─── GIVEN INFORMATION

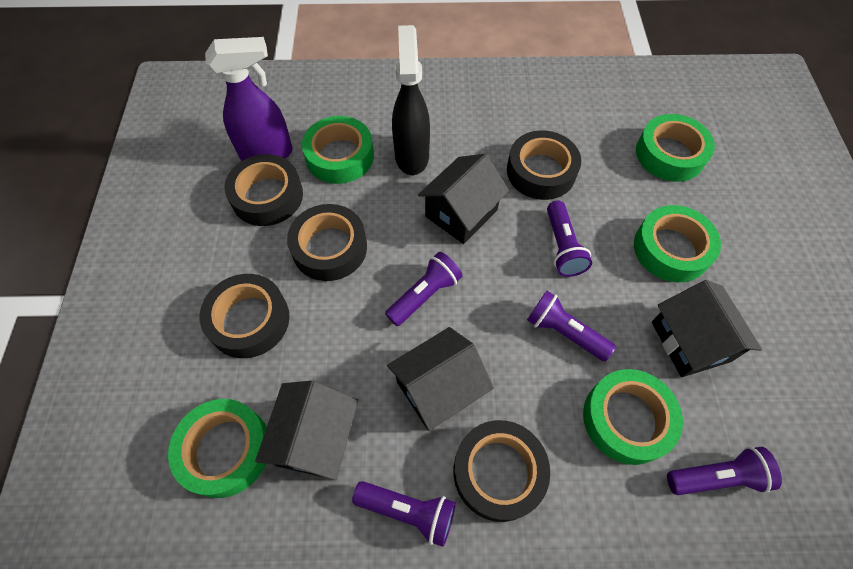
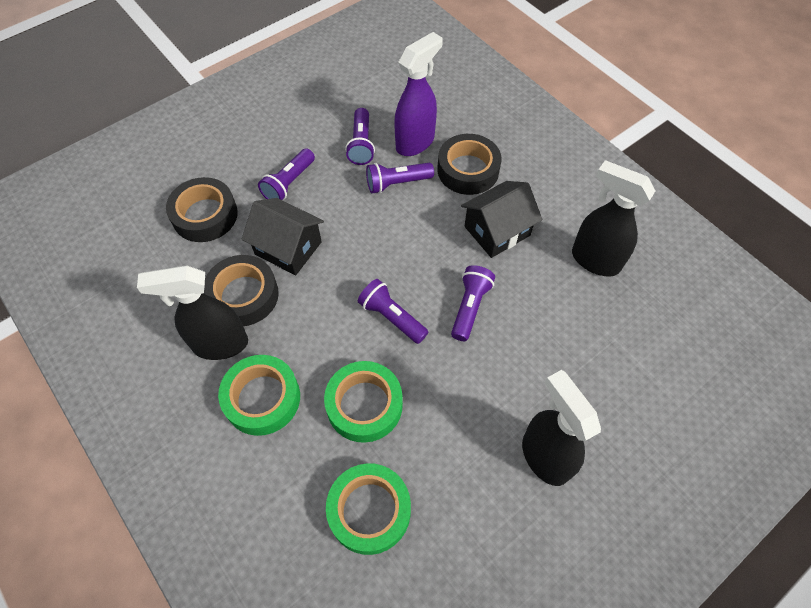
black house: 4 -> 2
black spray bottle: 1 -> 3
black tape: 5 -> 3
green tape: 5 -> 3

──────

Return every line above word for word, minus images.

black house: 4 -> 2
black spray bottle: 1 -> 3
black tape: 5 -> 3
green tape: 5 -> 3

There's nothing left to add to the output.